▸ Collected data
◆ ◆ ◆ ◆ ◆ ◆ ◆
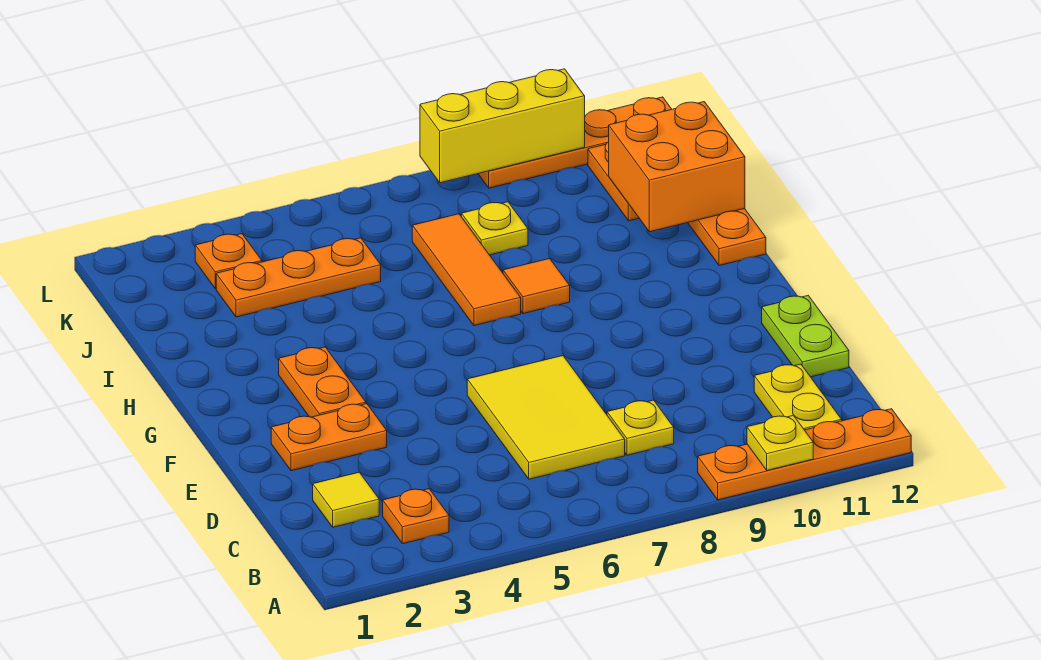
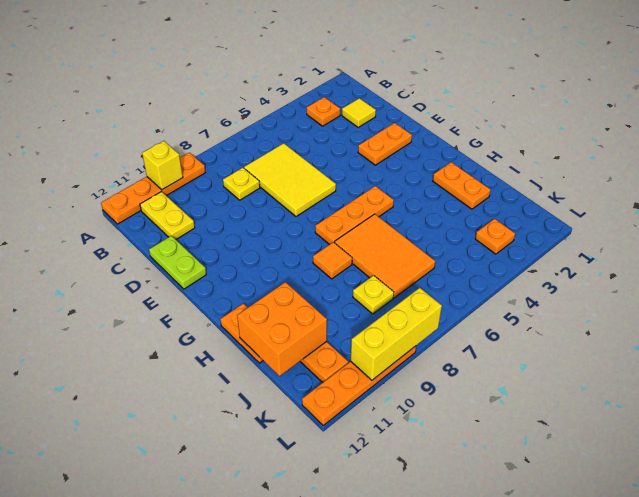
yellow plate A10 level 2 -> yellow brick A10 level 2
orange plate F3:G3 level 1 -> orange plate H2:I2 level 1
orange tile H7:J7 level 1 -> orange tile H6:J7 level 1
orange plate J3:J5 level 1 -> orange plate G5:G7 level 1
◆ ◆ ◆ ◆ ◆ ◆ ◆
I'd like the material repeated word for word, without the pictures it holds.

yellow plate A10 level 2 -> yellow brick A10 level 2
orange plate F3:G3 level 1 -> orange plate H2:I2 level 1
orange tile H7:J7 level 1 -> orange tile H6:J7 level 1
orange plate J3:J5 level 1 -> orange plate G5:G7 level 1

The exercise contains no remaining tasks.